INSTRUCTIONS TO FOLLOW: Once the line containing "IMU2 pin SDA: D5 -> D18" is found in the entries below, reproduce it and every line after it, stopping at and including the line containing "POT pin SIG: A0 -> D4"; reproduce nothing else, and keep each line exact.

· · · ·

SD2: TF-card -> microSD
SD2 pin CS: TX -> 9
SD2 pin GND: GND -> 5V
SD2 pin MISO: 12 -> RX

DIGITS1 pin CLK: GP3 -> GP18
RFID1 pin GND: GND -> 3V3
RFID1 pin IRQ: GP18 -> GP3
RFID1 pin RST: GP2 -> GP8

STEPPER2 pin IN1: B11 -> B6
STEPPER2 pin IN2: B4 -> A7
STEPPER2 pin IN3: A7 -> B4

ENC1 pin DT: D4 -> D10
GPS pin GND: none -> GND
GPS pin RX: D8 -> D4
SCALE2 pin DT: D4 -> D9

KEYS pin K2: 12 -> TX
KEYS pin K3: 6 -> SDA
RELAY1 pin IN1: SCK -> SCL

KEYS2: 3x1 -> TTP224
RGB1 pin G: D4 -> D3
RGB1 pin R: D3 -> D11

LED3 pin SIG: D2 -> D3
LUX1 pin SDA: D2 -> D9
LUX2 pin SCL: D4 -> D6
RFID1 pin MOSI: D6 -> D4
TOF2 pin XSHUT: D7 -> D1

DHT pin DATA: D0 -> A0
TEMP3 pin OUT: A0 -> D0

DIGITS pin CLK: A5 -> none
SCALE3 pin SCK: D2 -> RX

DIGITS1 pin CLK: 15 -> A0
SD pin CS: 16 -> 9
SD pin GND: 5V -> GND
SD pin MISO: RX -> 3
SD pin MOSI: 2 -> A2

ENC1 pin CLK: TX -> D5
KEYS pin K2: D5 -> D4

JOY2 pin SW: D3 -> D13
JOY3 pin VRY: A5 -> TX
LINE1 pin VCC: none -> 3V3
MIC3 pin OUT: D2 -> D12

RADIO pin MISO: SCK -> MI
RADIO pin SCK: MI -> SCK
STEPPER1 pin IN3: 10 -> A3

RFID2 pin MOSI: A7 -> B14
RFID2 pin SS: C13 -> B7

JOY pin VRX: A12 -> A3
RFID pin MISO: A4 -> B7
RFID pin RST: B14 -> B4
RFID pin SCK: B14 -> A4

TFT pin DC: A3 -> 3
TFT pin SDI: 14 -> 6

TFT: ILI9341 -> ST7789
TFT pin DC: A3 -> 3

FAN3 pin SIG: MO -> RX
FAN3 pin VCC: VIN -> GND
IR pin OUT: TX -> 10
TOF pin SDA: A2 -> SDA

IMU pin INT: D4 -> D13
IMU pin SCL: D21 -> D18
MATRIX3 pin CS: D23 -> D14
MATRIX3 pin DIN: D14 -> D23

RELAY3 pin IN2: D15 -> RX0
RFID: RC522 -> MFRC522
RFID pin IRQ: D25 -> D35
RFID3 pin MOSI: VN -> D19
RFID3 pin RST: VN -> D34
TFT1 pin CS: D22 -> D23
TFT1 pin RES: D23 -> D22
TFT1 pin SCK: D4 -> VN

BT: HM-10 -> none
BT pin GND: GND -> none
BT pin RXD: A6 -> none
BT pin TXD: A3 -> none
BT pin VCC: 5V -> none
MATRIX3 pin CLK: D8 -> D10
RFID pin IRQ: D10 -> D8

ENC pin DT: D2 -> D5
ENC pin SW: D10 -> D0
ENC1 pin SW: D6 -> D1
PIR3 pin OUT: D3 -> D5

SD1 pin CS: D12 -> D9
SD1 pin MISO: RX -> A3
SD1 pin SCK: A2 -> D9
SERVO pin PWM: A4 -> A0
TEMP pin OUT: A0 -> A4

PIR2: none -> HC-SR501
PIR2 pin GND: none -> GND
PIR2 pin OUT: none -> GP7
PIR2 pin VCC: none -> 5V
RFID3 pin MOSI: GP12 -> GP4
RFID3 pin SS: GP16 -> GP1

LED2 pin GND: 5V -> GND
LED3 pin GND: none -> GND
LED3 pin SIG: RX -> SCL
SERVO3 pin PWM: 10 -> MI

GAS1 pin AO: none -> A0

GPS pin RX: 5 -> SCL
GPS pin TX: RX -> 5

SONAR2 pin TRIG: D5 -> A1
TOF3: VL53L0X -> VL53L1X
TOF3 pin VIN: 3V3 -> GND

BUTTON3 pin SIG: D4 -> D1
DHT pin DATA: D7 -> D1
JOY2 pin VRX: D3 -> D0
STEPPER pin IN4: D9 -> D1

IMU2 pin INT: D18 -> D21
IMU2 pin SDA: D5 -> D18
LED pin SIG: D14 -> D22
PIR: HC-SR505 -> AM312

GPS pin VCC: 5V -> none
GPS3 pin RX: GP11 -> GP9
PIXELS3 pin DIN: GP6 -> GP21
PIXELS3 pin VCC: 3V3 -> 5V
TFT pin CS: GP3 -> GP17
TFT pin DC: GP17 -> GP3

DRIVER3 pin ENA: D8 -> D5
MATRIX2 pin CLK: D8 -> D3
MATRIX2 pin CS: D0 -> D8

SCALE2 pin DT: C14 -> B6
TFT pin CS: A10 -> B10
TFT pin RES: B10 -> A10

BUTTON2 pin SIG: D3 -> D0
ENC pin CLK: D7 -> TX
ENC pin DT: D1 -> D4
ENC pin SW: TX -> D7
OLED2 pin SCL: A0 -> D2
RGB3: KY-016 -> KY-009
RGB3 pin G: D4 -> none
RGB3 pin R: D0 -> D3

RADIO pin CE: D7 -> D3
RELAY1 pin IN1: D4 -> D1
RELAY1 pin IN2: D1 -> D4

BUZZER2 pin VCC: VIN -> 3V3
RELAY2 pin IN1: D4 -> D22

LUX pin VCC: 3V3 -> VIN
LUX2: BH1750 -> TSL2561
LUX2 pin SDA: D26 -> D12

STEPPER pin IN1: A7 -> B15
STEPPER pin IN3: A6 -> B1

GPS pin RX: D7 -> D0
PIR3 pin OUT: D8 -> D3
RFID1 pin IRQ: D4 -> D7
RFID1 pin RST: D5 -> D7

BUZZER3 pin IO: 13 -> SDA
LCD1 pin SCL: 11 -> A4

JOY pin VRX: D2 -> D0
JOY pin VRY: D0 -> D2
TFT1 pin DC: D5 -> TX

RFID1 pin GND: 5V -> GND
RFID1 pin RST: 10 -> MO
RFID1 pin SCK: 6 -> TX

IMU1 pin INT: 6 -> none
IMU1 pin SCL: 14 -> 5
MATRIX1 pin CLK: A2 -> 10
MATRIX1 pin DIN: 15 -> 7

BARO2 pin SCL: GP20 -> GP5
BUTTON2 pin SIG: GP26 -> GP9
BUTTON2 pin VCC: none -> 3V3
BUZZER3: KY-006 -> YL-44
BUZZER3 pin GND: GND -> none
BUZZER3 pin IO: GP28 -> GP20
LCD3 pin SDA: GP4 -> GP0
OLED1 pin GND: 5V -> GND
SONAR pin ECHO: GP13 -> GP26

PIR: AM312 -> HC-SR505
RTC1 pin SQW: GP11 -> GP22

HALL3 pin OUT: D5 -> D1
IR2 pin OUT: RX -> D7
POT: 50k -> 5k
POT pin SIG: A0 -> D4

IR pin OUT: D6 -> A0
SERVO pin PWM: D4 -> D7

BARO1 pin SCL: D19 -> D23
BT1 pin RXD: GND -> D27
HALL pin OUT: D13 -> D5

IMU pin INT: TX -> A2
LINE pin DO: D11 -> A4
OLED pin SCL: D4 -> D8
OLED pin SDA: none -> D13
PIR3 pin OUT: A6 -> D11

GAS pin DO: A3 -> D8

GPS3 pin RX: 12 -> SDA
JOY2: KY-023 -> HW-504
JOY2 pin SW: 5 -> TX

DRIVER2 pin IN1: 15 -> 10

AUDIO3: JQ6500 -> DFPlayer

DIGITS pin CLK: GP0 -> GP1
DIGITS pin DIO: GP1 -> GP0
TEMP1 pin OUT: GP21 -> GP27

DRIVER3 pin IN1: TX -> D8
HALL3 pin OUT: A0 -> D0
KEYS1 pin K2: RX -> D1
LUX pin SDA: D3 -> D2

· · · ·

TASK RESULT:
IMU2 pin SDA: D5 -> D18
LED pin SIG: D14 -> D22
PIR: HC-SR505 -> AM312

GPS pin VCC: 5V -> none
GPS3 pin RX: GP11 -> GP9
PIXELS3 pin DIN: GP6 -> GP21
PIXELS3 pin VCC: 3V3 -> 5V
TFT pin CS: GP3 -> GP17
TFT pin DC: GP17 -> GP3

DRIVER3 pin ENA: D8 -> D5
MATRIX2 pin CLK: D8 -> D3
MATRIX2 pin CS: D0 -> D8

SCALE2 pin DT: C14 -> B6
TFT pin CS: A10 -> B10
TFT pin RES: B10 -> A10

BUTTON2 pin SIG: D3 -> D0
ENC pin CLK: D7 -> TX
ENC pin DT: D1 -> D4
ENC pin SW: TX -> D7
OLED2 pin SCL: A0 -> D2
RGB3: KY-016 -> KY-009
RGB3 pin G: D4 -> none
RGB3 pin R: D0 -> D3

RADIO pin CE: D7 -> D3
RELAY1 pin IN1: D4 -> D1
RELAY1 pin IN2: D1 -> D4

BUZZER2 pin VCC: VIN -> 3V3
RELAY2 pin IN1: D4 -> D22

LUX pin VCC: 3V3 -> VIN
LUX2: BH1750 -> TSL2561
LUX2 pin SDA: D26 -> D12

STEPPER pin IN1: A7 -> B15
STEPPER pin IN3: A6 -> B1

GPS pin RX: D7 -> D0
PIR3 pin OUT: D8 -> D3
RFID1 pin IRQ: D4 -> D7
RFID1 pin RST: D5 -> D7

BUZZER3 pin IO: 13 -> SDA
LCD1 pin SCL: 11 -> A4

JOY pin VRX: D2 -> D0
JOY pin VRY: D0 -> D2
TFT1 pin DC: D5 -> TX

RFID1 pin GND: 5V -> GND
RFID1 pin RST: 10 -> MO
RFID1 pin SCK: 6 -> TX

IMU1 pin INT: 6 -> none
IMU1 pin SCL: 14 -> 5
MATRIX1 pin CLK: A2 -> 10
MATRIX1 pin DIN: 15 -> 7

BARO2 pin SCL: GP20 -> GP5
BUTTON2 pin SIG: GP26 -> GP9
BUTTON2 pin VCC: none -> 3V3
BUZZER3: KY-006 -> YL-44
BUZZER3 pin GND: GND -> none
BUZZER3 pin IO: GP28 -> GP20
LCD3 pin SDA: GP4 -> GP0
OLED1 pin GND: 5V -> GND
SONAR pin ECHO: GP13 -> GP26

PIR: AM312 -> HC-SR505
RTC1 pin SQW: GP11 -> GP22

HALL3 pin OUT: D5 -> D1
IR2 pin OUT: RX -> D7
POT: 50k -> 5k
POT pin SIG: A0 -> D4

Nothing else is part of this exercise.